*** Opening of DATA IN THIS EXERCISE ***

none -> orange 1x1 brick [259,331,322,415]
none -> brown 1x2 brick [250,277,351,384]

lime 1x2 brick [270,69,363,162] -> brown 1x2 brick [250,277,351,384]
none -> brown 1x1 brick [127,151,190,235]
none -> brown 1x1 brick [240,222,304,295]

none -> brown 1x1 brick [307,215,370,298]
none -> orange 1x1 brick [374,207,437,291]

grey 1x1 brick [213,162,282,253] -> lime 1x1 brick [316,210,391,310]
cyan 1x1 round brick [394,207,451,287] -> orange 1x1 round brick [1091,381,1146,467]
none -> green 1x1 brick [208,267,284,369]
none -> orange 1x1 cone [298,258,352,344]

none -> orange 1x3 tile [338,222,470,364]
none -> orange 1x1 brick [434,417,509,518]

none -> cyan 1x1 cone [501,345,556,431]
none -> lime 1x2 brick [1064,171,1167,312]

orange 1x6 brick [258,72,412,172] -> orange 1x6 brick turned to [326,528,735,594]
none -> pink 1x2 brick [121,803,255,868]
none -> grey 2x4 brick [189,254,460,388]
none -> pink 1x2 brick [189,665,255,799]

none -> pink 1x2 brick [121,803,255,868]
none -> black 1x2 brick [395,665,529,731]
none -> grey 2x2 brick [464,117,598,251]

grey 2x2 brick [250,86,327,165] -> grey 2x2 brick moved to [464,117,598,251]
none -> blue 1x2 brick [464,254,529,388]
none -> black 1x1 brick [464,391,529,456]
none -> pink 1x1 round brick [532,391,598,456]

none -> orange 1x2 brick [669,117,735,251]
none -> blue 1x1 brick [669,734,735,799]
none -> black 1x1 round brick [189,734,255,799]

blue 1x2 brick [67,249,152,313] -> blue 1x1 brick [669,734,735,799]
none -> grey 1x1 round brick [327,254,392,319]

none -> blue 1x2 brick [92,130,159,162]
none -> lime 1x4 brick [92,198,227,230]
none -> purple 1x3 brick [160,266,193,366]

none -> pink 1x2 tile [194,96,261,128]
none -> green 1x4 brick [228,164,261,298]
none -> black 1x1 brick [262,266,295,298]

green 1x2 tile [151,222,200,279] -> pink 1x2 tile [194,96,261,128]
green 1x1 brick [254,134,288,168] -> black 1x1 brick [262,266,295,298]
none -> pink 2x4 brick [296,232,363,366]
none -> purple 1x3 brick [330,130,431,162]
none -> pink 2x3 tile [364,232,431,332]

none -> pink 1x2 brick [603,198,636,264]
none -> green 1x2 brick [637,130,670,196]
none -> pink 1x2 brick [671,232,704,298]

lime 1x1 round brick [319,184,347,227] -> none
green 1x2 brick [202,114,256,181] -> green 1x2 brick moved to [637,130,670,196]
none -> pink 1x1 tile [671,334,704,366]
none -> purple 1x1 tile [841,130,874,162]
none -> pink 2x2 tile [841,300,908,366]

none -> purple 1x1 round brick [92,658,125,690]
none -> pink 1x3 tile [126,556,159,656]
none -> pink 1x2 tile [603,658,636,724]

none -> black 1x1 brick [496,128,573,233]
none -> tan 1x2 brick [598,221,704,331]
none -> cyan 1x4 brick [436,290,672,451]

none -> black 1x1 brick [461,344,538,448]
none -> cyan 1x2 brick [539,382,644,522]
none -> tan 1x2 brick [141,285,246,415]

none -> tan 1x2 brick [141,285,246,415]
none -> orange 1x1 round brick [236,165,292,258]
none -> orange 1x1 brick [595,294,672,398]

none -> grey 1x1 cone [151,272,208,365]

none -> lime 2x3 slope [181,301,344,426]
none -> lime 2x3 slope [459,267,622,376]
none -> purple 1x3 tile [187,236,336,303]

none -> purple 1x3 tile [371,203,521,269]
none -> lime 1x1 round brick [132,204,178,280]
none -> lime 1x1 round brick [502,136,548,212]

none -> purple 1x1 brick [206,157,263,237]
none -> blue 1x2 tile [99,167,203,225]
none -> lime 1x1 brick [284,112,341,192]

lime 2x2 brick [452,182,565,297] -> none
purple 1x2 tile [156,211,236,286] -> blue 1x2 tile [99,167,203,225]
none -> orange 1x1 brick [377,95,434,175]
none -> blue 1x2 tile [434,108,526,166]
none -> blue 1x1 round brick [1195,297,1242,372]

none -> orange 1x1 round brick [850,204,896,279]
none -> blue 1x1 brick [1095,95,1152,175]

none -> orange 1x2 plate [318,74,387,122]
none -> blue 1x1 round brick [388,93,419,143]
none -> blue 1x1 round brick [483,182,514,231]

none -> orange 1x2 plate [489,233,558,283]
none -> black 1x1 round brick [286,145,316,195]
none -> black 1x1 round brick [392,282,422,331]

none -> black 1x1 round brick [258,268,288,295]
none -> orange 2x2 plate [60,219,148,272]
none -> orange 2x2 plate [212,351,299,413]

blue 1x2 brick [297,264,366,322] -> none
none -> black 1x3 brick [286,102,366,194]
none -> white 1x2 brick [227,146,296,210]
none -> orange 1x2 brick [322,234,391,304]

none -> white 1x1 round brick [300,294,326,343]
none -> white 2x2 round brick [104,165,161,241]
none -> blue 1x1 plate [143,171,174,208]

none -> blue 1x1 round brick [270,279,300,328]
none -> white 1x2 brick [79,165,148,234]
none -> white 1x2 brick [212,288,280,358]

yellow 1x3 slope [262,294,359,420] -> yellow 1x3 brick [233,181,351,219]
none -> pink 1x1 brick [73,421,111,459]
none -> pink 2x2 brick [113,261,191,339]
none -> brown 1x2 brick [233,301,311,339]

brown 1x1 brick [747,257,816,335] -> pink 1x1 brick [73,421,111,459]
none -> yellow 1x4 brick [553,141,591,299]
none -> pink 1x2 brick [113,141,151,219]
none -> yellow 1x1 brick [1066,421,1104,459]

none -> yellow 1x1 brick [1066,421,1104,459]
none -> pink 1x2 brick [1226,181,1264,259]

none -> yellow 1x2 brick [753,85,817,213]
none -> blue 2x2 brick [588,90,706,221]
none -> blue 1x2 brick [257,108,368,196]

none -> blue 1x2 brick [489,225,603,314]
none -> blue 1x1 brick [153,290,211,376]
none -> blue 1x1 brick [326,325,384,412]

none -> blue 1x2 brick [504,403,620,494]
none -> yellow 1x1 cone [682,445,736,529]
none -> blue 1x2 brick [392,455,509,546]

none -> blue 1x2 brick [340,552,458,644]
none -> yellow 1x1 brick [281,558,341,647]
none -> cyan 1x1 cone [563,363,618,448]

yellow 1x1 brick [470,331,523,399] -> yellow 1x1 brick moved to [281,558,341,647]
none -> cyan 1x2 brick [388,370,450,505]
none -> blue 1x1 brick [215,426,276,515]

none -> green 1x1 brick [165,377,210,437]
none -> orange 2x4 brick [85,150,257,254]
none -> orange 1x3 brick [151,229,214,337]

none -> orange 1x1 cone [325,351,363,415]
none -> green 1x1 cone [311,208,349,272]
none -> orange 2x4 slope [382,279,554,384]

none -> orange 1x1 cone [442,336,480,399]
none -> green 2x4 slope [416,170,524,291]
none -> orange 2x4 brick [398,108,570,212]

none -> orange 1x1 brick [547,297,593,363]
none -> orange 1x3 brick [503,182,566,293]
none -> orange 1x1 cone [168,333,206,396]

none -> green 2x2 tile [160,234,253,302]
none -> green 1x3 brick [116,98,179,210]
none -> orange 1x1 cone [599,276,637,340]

*** Close of DATA IN THIS EXERCISE ***

▶ [TASK PROMPT] Report the number of lines in the listing where the string "grey" appears, and nothing besides.

▶ [WRITTEN SOLUTION] 6